■ PROBLEM DESCRIPTION
No picture belongs in the copy. Repeat each line below exactly.

■ RECORDS FOR THIS TASK

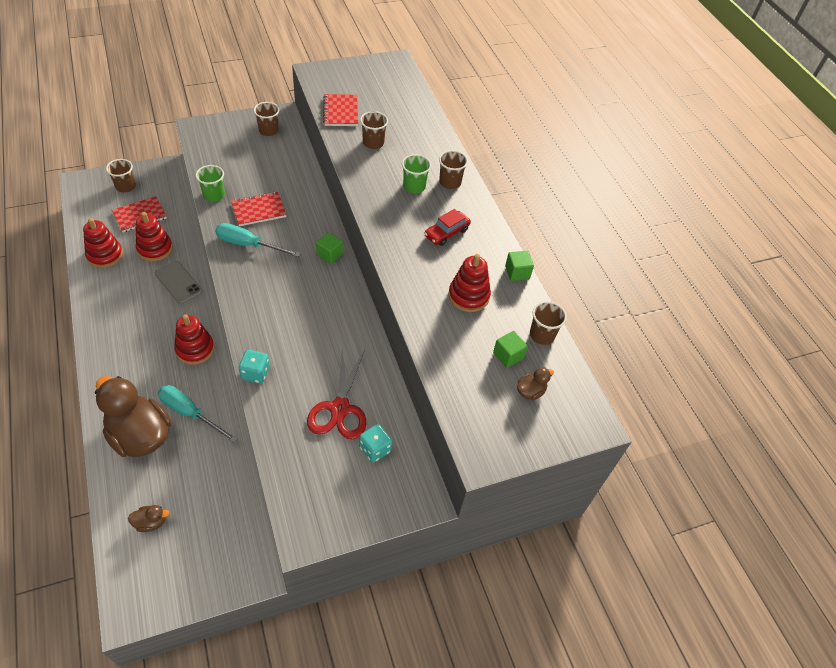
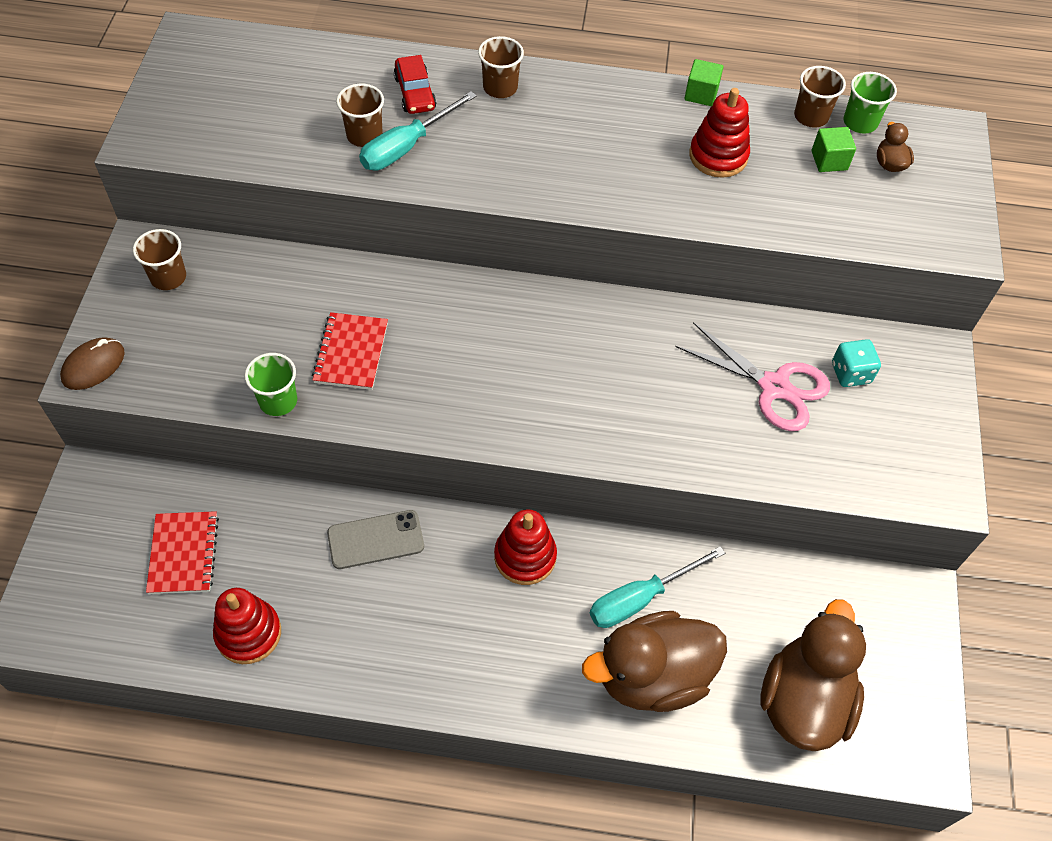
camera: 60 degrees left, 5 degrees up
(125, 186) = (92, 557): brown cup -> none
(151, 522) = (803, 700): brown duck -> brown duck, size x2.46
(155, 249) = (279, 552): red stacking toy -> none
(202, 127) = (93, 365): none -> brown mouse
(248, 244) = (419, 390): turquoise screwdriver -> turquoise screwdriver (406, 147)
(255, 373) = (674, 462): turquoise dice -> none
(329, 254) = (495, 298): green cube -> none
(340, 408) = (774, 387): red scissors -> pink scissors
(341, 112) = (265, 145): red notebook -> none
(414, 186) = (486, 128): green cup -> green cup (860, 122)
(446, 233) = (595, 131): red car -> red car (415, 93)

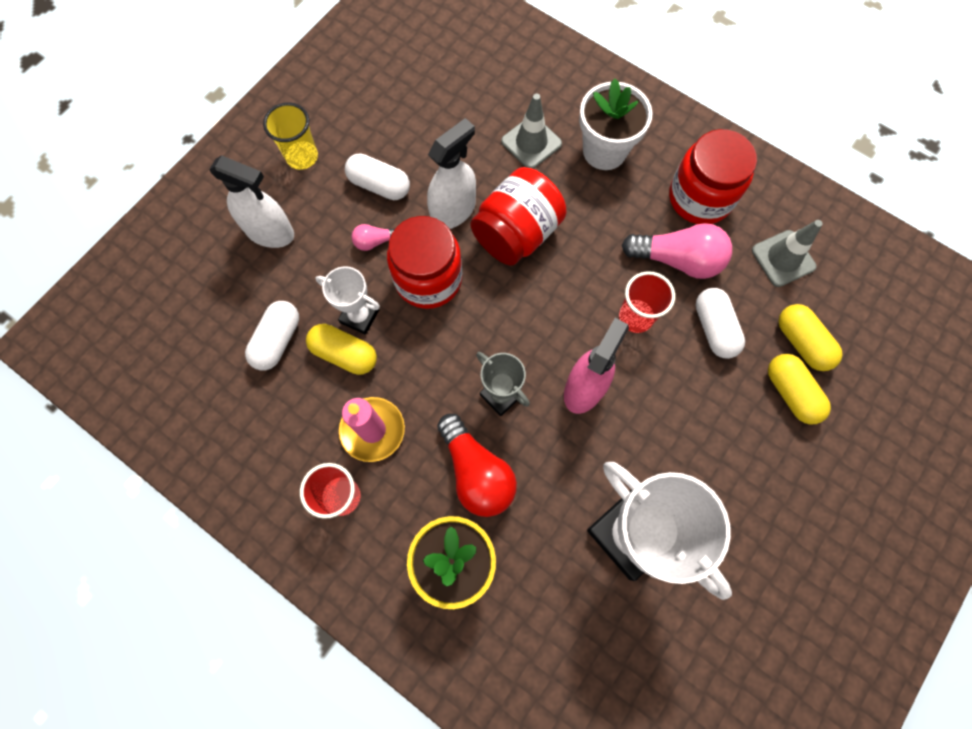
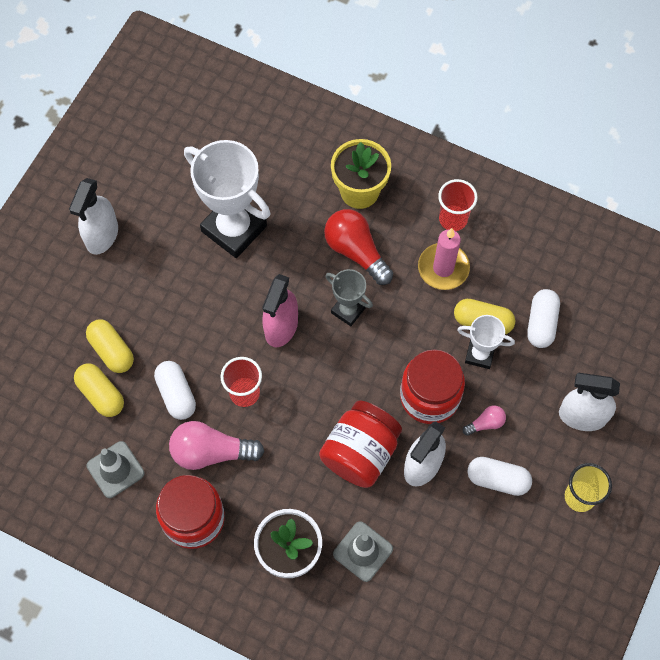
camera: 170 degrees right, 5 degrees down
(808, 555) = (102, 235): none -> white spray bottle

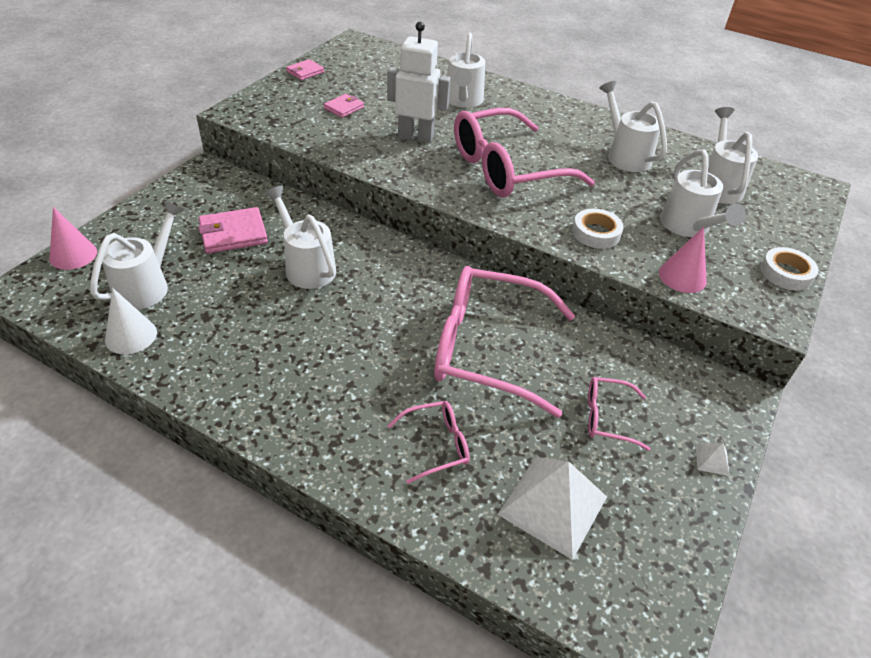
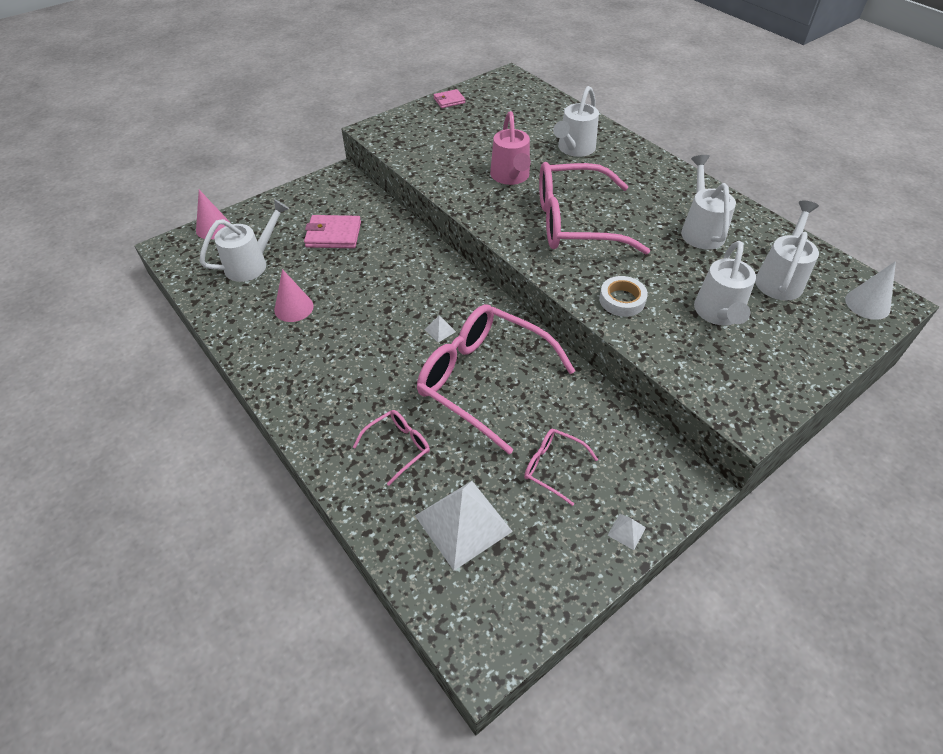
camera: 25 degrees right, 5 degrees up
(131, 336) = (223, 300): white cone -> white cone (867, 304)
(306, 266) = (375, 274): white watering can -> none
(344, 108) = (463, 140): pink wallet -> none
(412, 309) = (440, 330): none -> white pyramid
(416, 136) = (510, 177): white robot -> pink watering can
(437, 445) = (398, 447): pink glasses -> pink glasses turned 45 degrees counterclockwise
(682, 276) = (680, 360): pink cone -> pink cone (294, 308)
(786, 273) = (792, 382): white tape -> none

■ WRITTEN ANSWER
camera: 60 degrees left, 5 degrees up
(125, 186) = (92, 557): brown cup -> none
(151, 522) = (803, 700): brown duck -> brown duck, size x2.46
(155, 249) = (279, 552): red stacking toy -> none
(202, 127) = (93, 365): none -> brown mouse
(248, 244) = (419, 390): turquoise screwdriver -> turquoise screwdriver (406, 147)
(255, 373) = (674, 462): turquoise dice -> none
(329, 254) = (495, 298): green cube -> none
(340, 408) = (774, 387): red scissors -> pink scissors
(341, 112) = (265, 145): red notebook -> none
(414, 186) = (486, 128): green cup -> green cup (860, 122)
(446, 233) = (595, 131): red car -> red car (415, 93)

camera: 170 degrees right, 5 degrees down
(808, 555) = (102, 235): none -> white spray bottle

camera: 25 degrees right, 5 degrees up
(131, 336) = (223, 300): white cone -> white cone (867, 304)
(306, 266) = (375, 274): white watering can -> none
(344, 108) = (463, 140): pink wallet -> none
(412, 309) = (440, 330): none -> white pyramid
(416, 136) = (510, 177): white robot -> pink watering can
(437, 445) = (398, 447): pink glasses -> pink glasses turned 45 degrees counterclockwise
(682, 276) = (680, 360): pink cone -> pink cone (294, 308)
(786, 273) = (792, 382): white tape -> none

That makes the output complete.